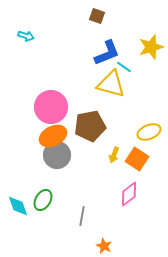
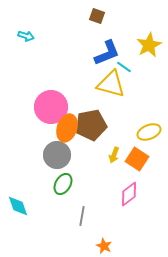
yellow star: moved 2 px left, 2 px up; rotated 10 degrees counterclockwise
brown pentagon: moved 1 px right, 1 px up
orange ellipse: moved 14 px right, 8 px up; rotated 44 degrees counterclockwise
green ellipse: moved 20 px right, 16 px up
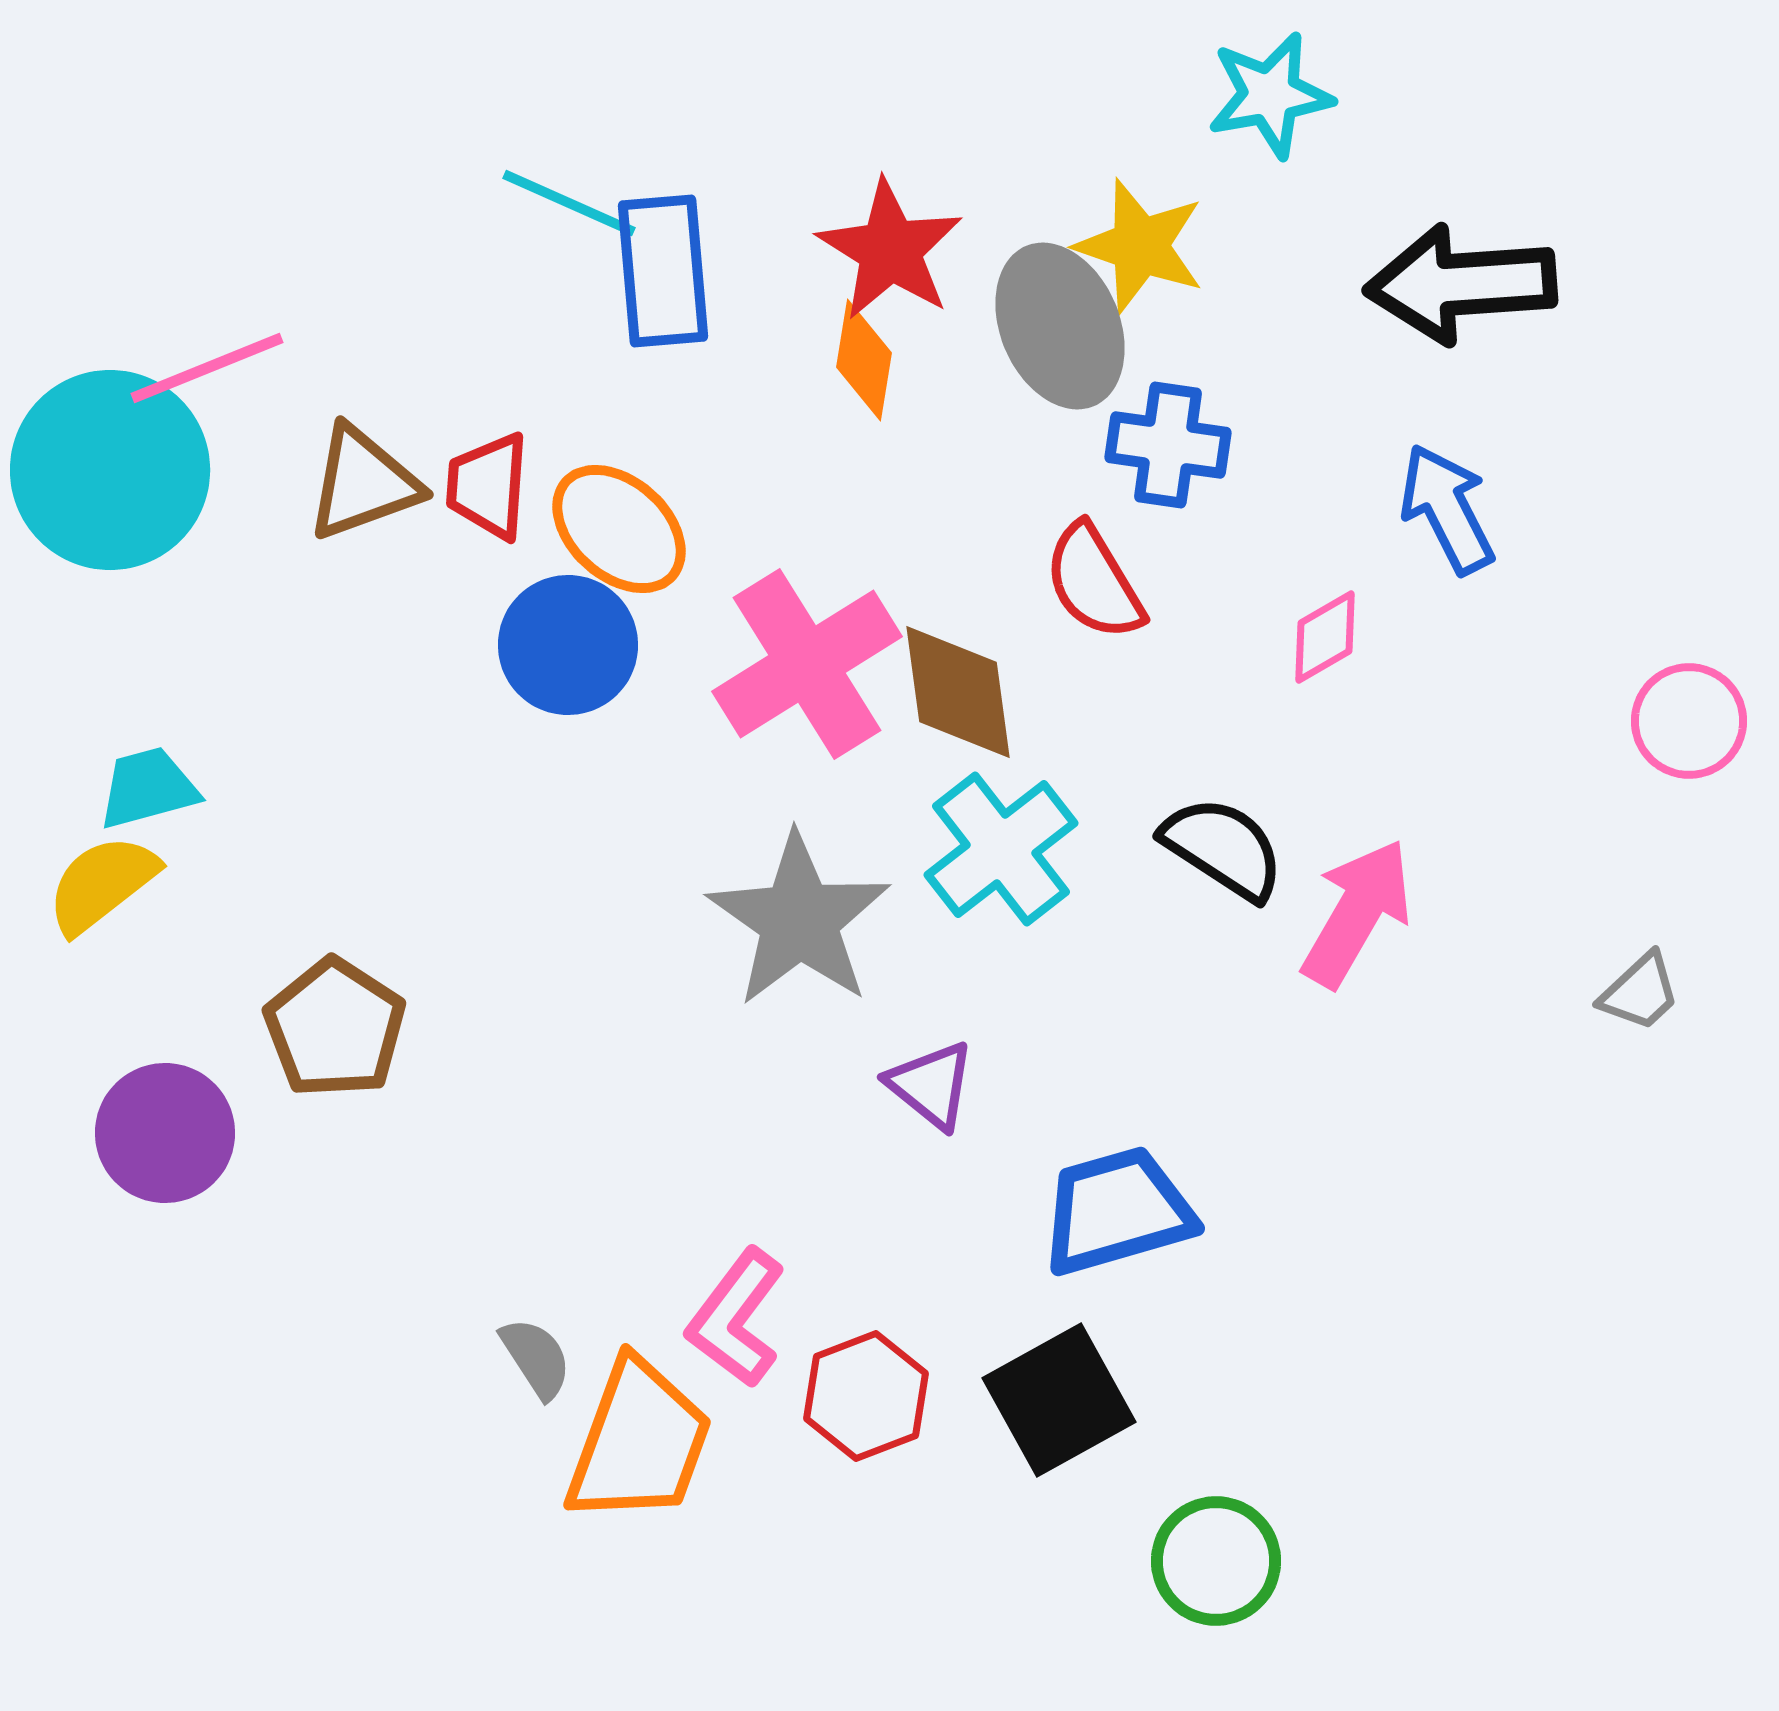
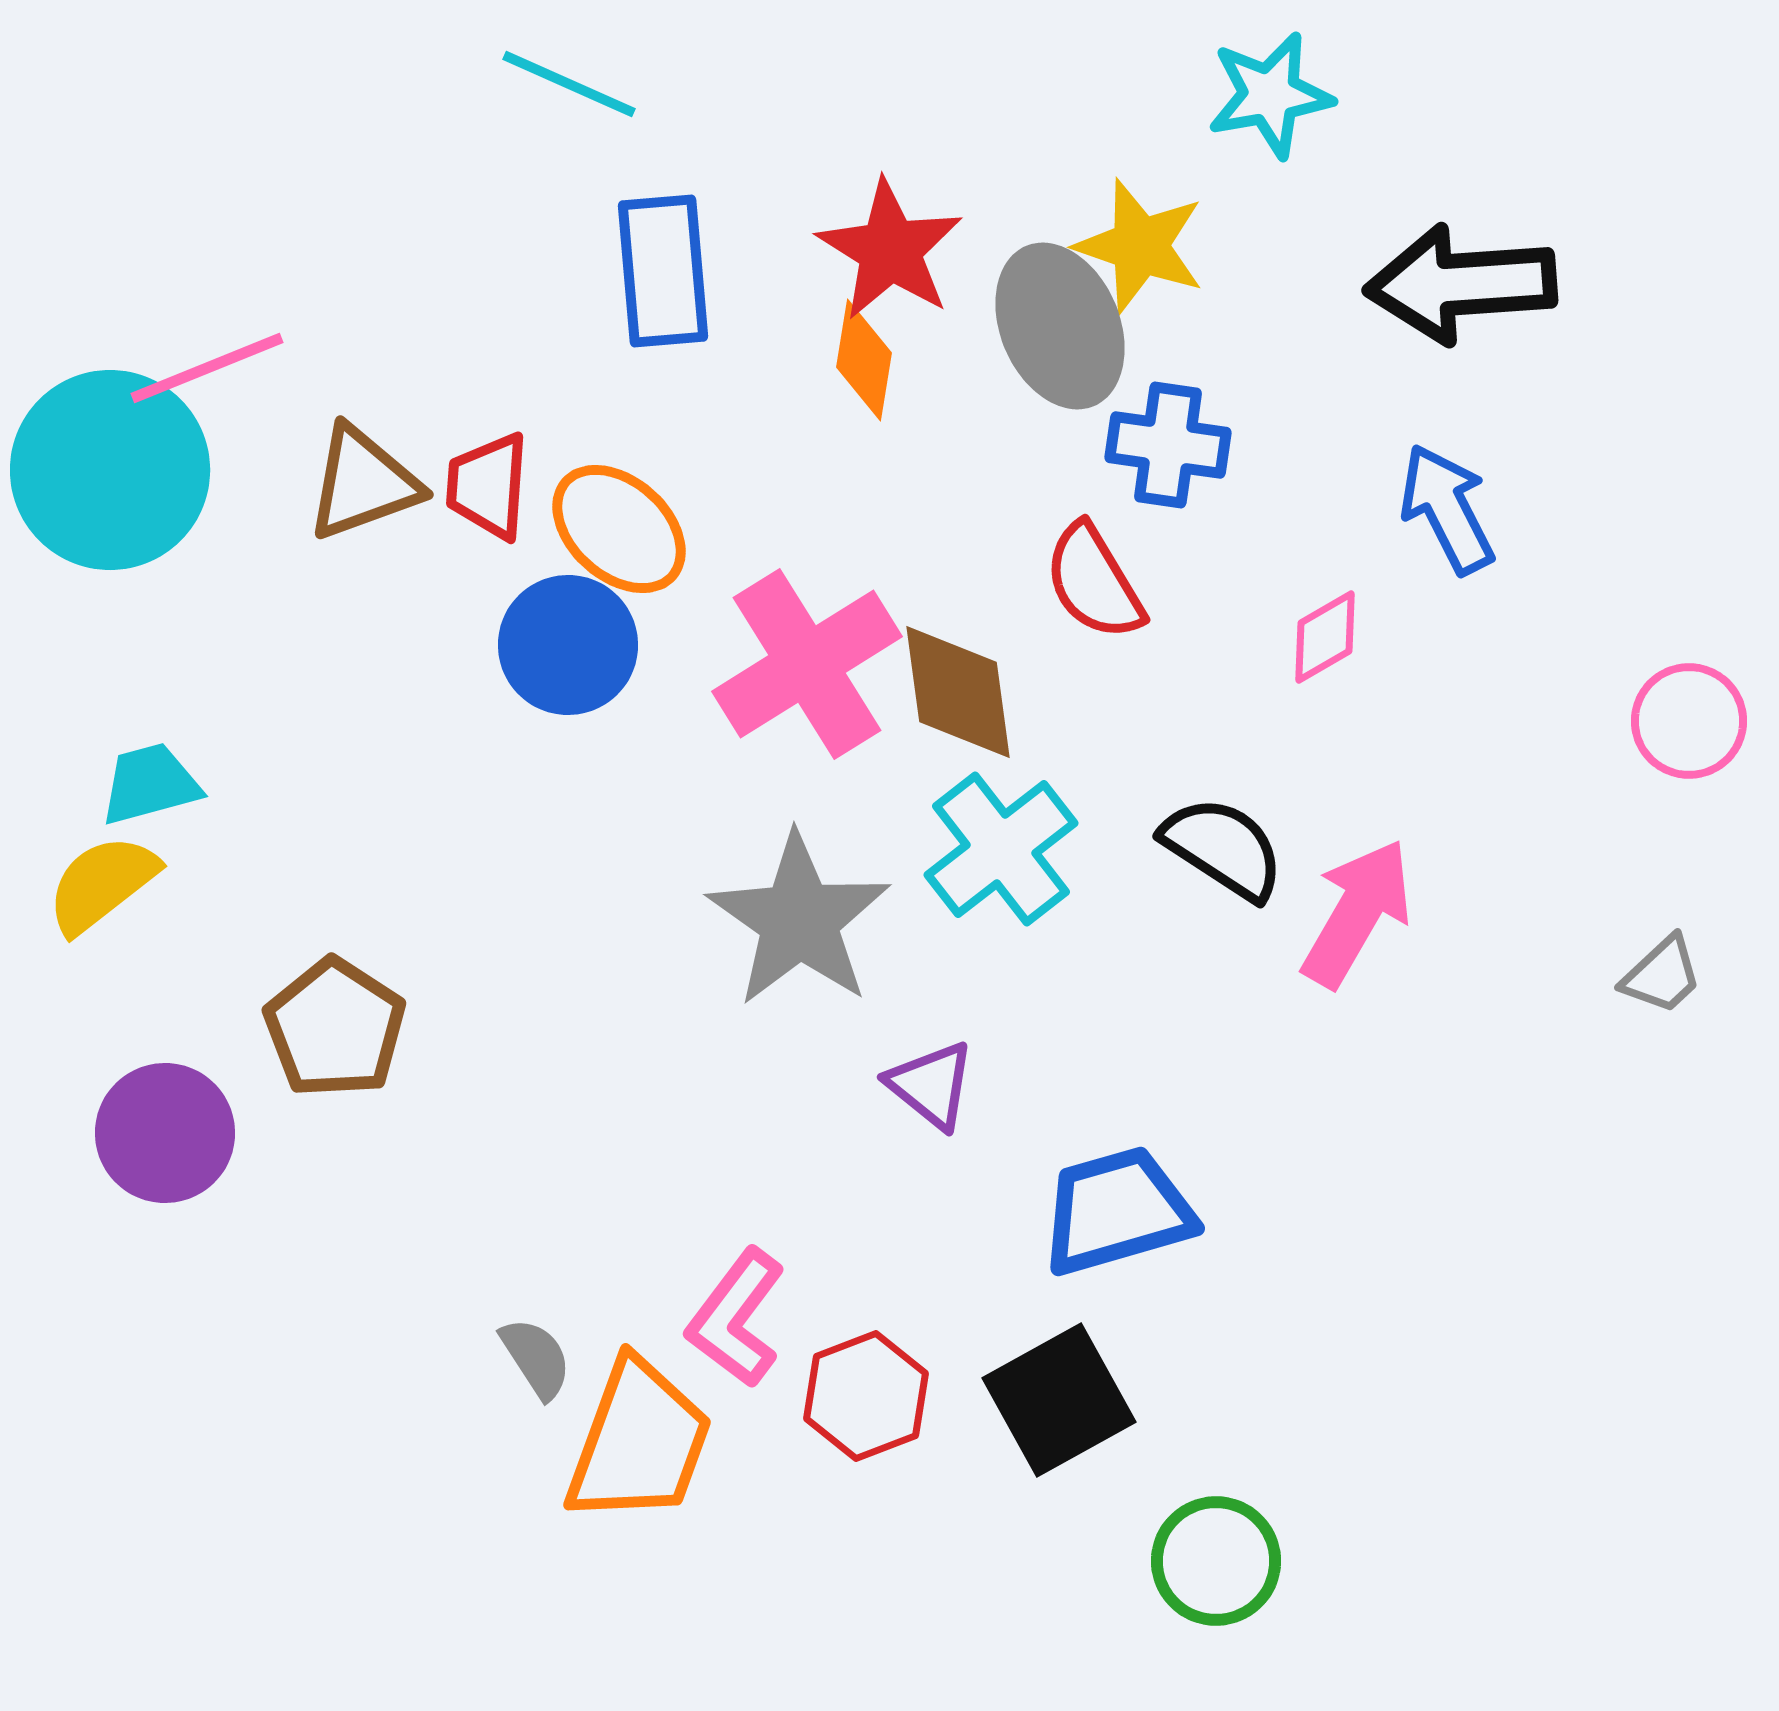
cyan line: moved 119 px up
cyan trapezoid: moved 2 px right, 4 px up
gray trapezoid: moved 22 px right, 17 px up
________
All pictures are to be skipped; the lines from the first line of the records through the line containing "cyan trapezoid: moved 2 px right, 4 px up" are to be repeated exactly, both ends included.

> WRITTEN ANSWER:
yellow star: moved 2 px left, 2 px up; rotated 10 degrees counterclockwise
brown pentagon: moved 1 px right, 1 px up
orange ellipse: moved 14 px right, 8 px up; rotated 44 degrees counterclockwise
green ellipse: moved 20 px right, 16 px up
cyan line: moved 119 px up
cyan trapezoid: moved 2 px right, 4 px up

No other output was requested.